[Edit tracking data]
• • • • • • •
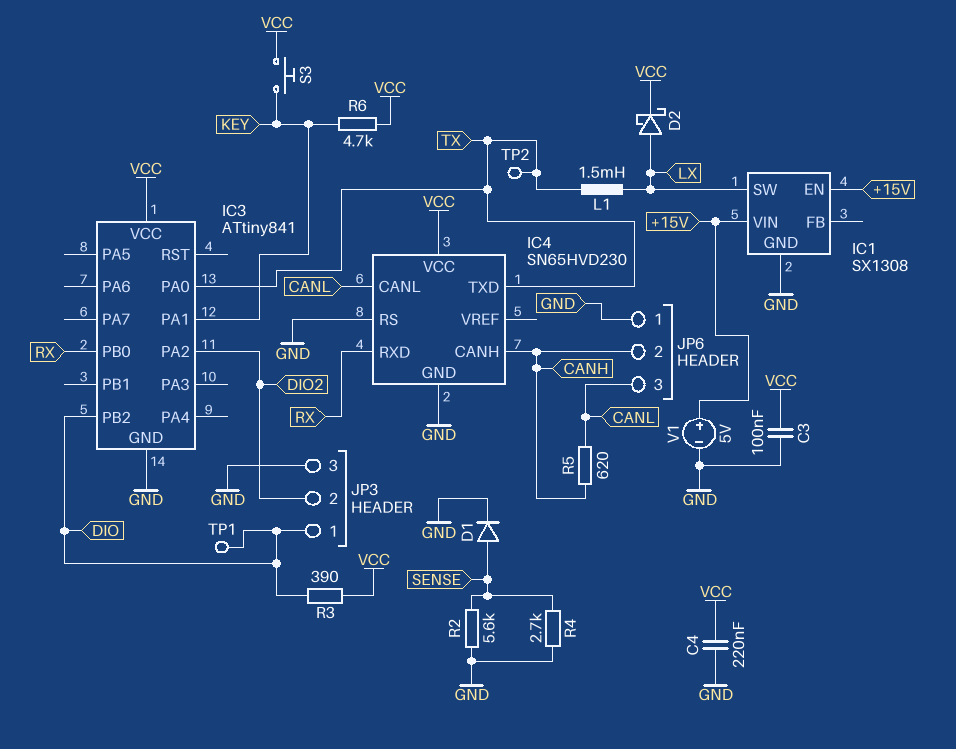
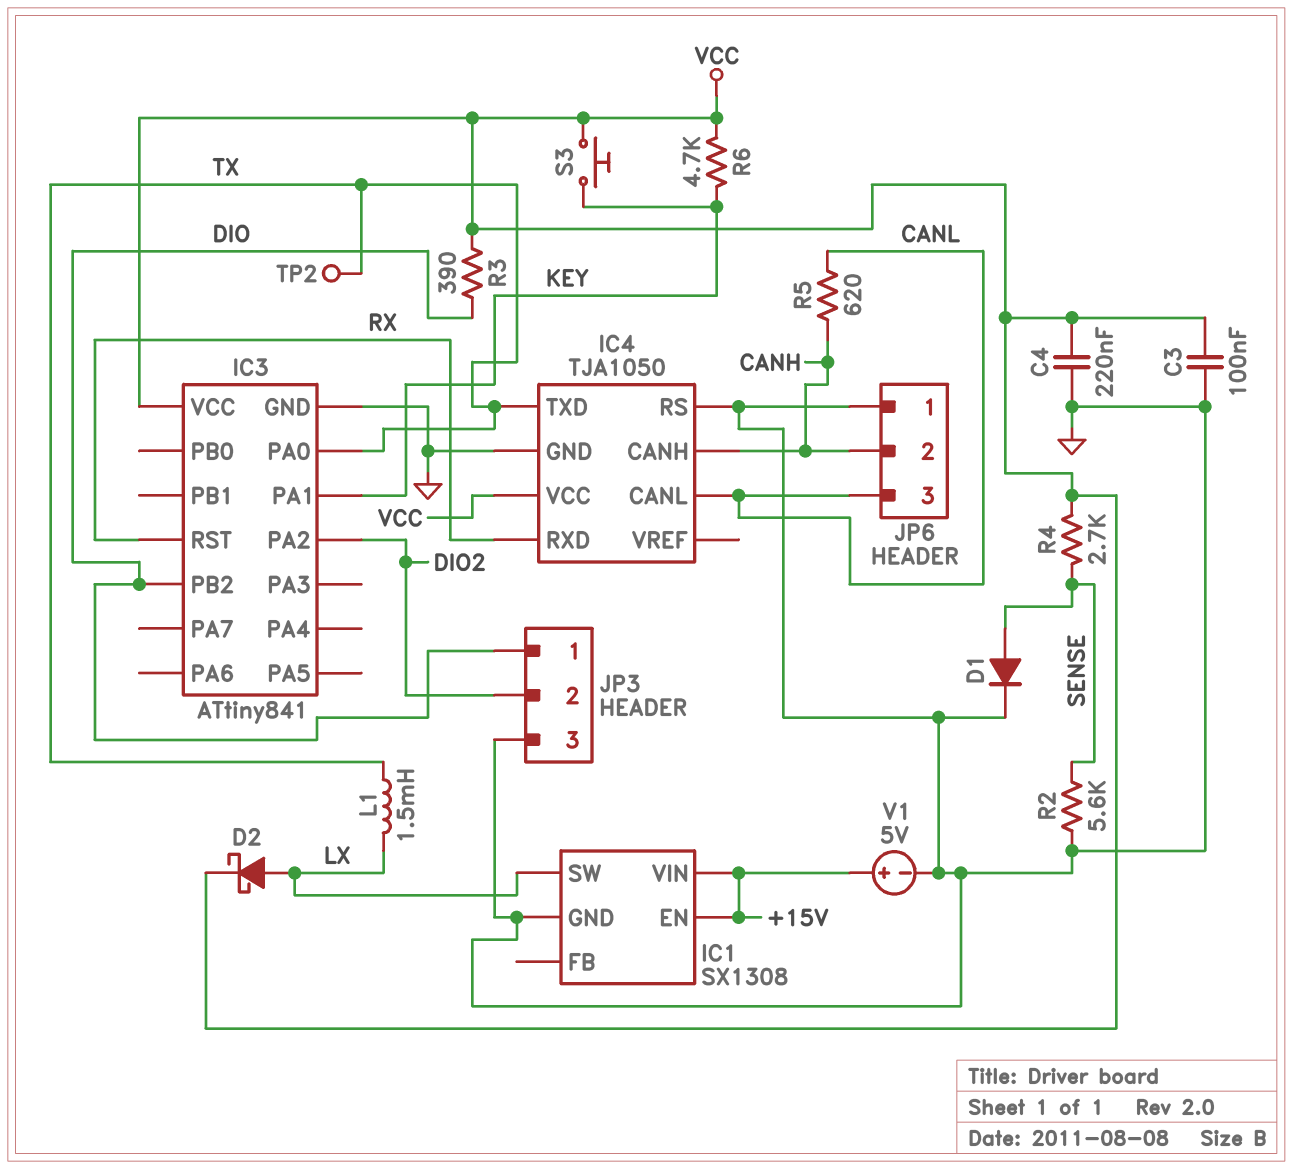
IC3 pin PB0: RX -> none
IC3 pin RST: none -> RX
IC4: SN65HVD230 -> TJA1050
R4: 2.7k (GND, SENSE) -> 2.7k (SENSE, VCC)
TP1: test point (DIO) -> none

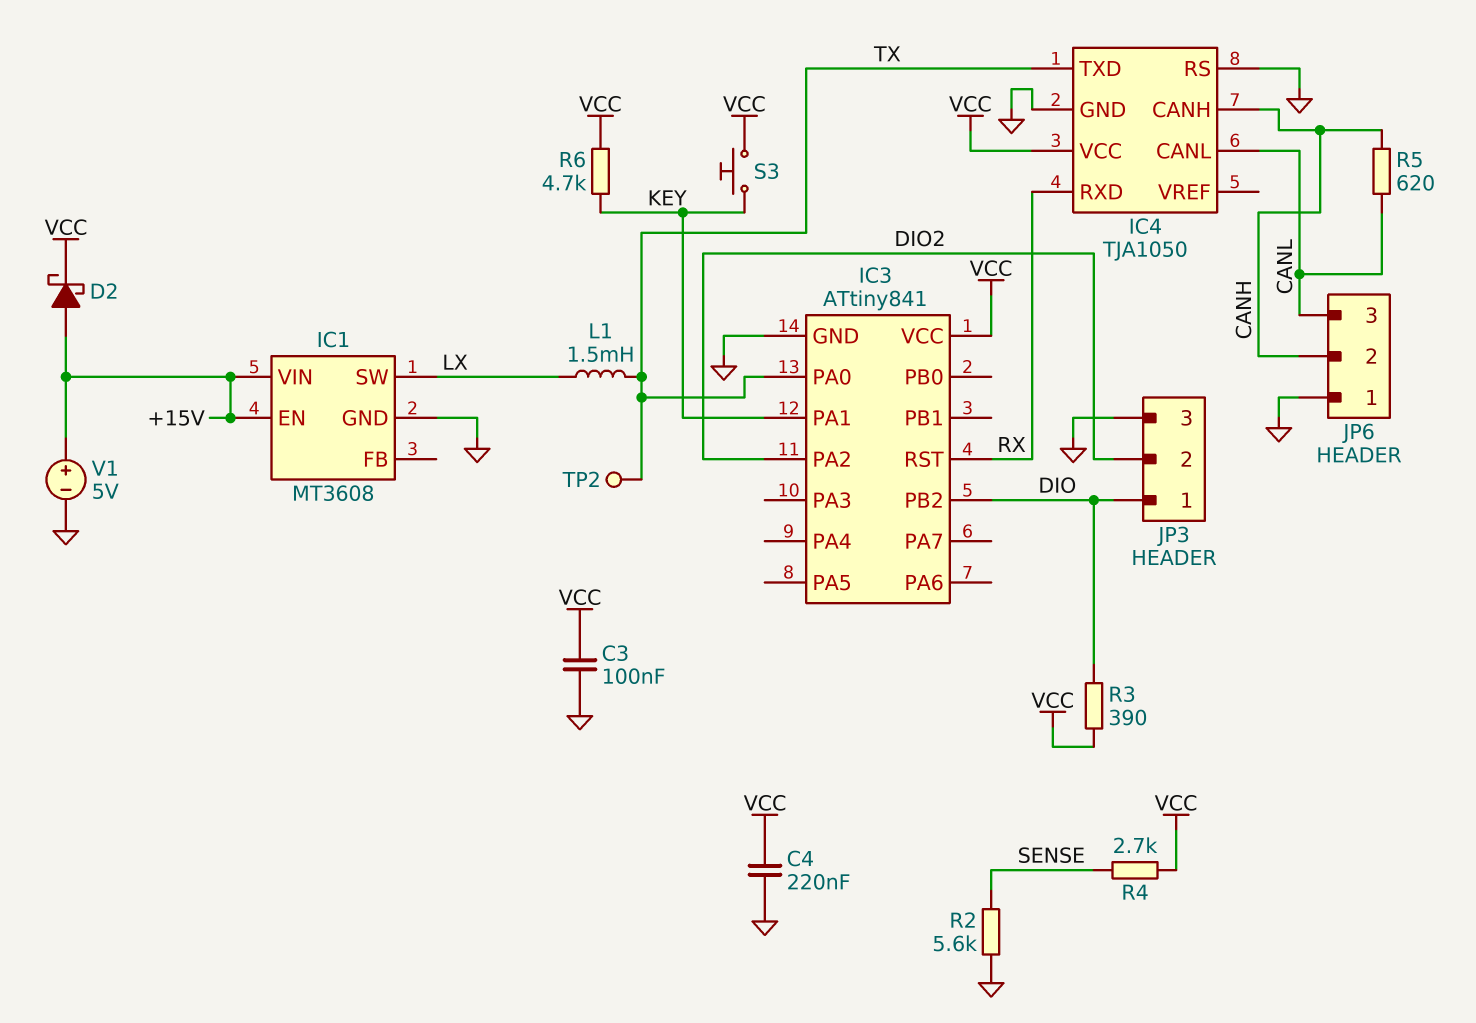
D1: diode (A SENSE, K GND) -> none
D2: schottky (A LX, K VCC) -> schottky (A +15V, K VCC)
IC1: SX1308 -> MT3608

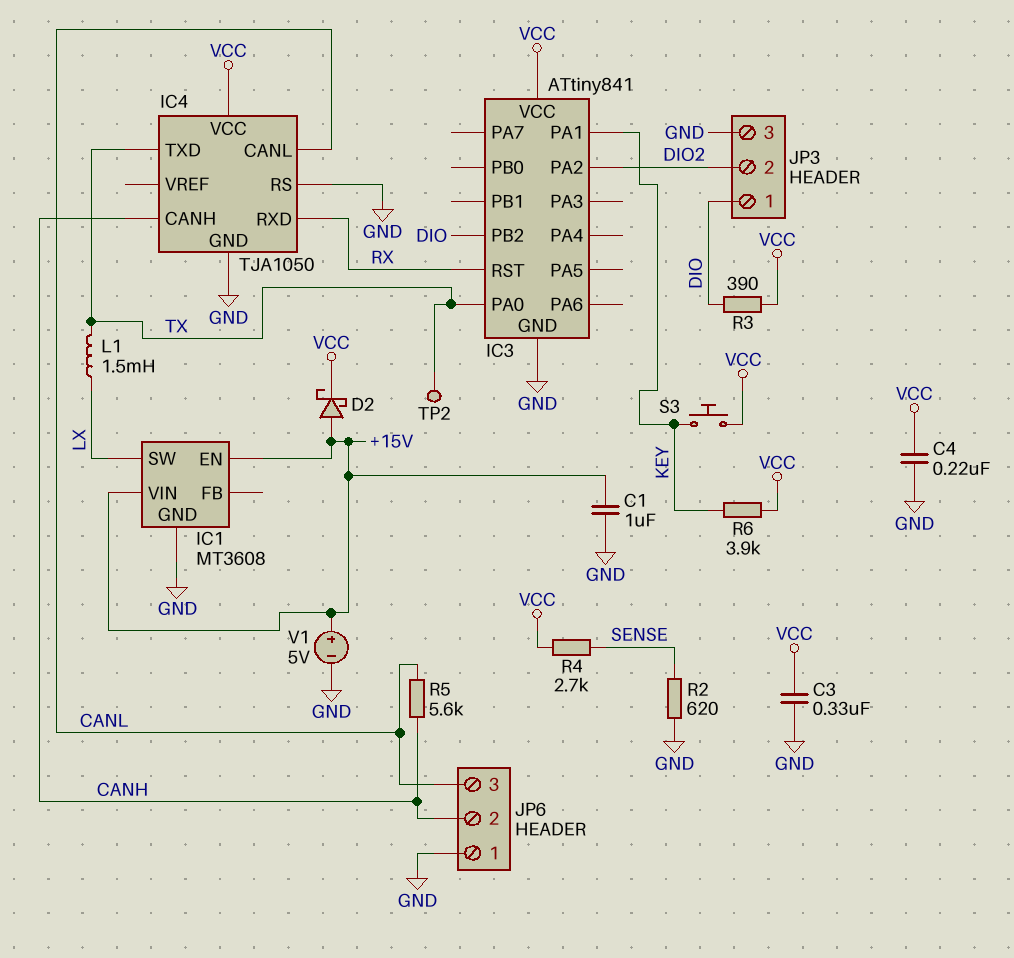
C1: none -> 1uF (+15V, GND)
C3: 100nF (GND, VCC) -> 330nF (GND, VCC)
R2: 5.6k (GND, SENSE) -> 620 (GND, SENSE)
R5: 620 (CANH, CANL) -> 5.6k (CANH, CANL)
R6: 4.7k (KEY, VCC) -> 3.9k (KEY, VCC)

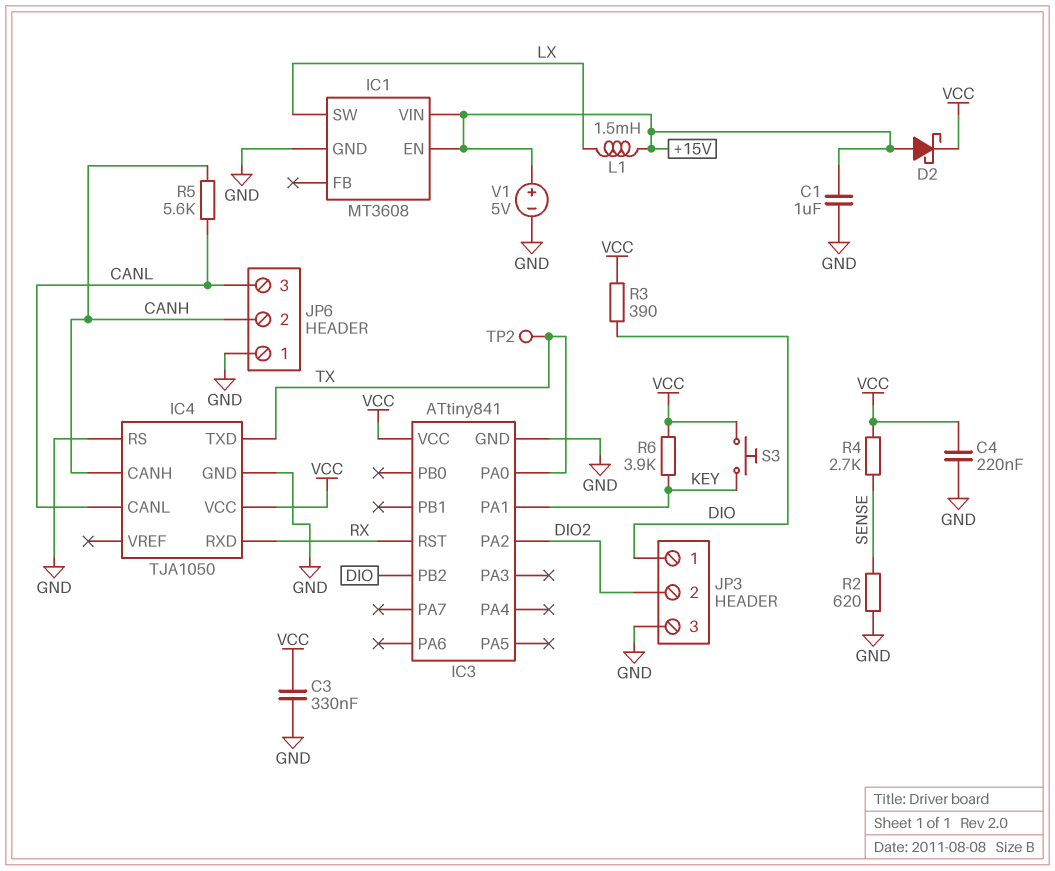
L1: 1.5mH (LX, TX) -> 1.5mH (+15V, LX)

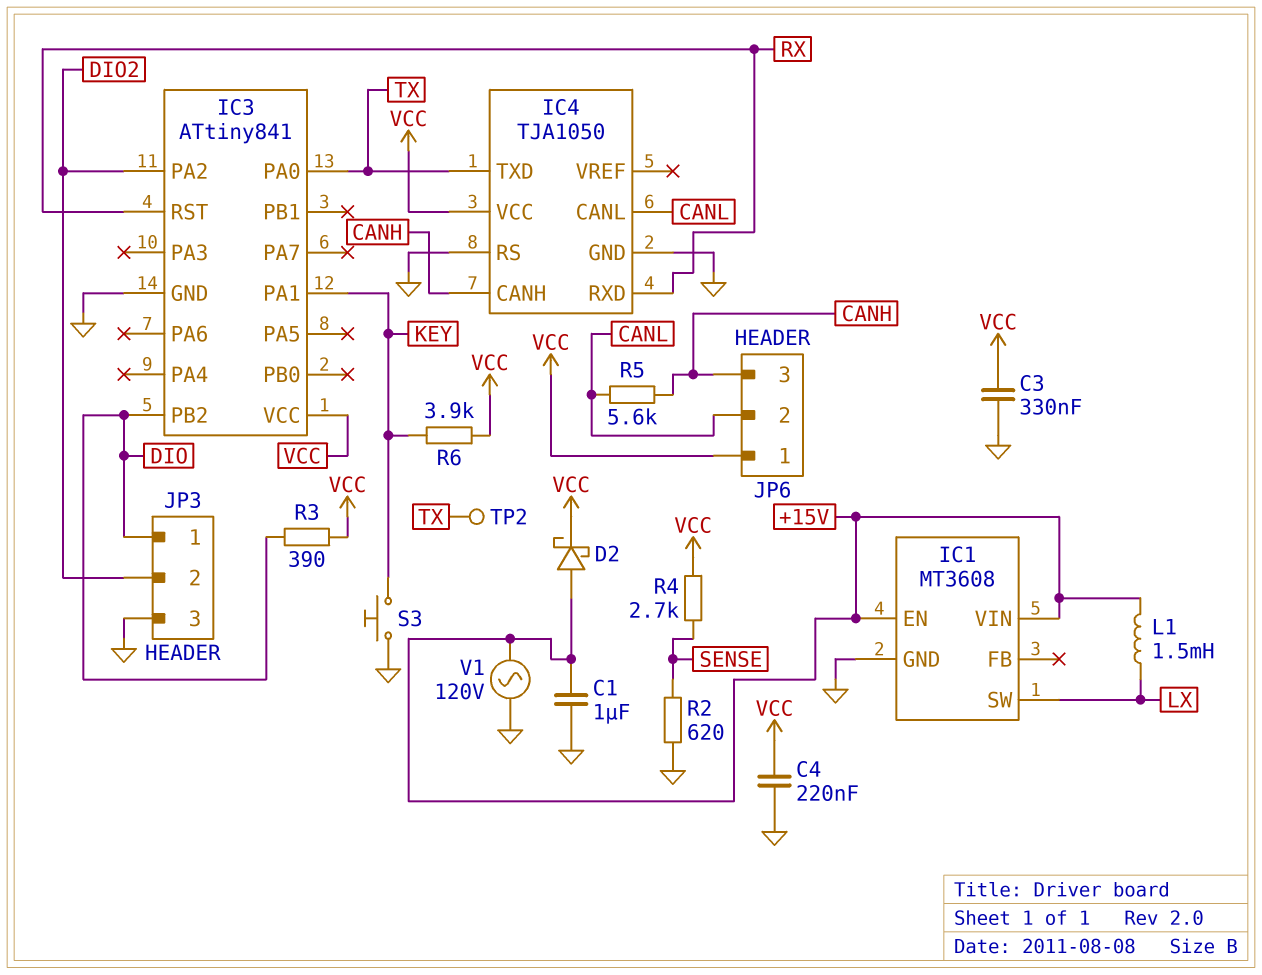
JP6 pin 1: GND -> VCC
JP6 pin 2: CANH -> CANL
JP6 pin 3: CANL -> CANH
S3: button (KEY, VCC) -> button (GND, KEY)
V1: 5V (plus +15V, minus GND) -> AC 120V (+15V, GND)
• • • • • • •
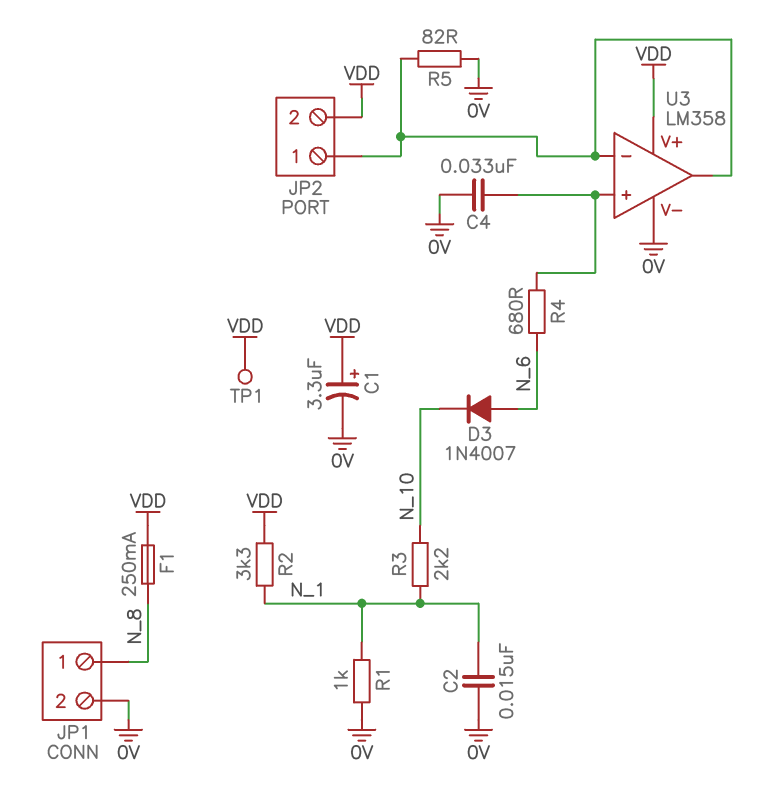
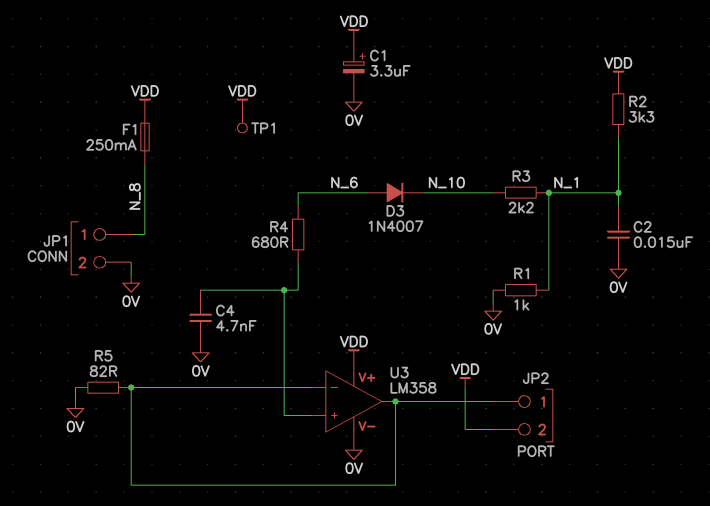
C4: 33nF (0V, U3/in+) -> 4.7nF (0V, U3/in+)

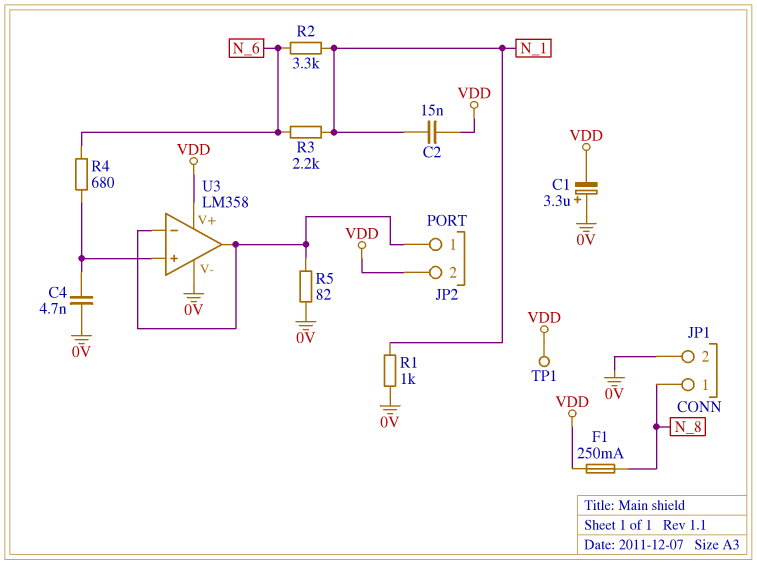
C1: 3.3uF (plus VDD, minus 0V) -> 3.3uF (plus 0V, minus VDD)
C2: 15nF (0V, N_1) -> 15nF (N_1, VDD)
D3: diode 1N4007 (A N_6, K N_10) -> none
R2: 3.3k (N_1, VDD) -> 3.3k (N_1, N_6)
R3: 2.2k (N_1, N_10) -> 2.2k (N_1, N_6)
• • • • • • •
Could you work out how many lines above contain the string "minus"? Only the number should be given.

2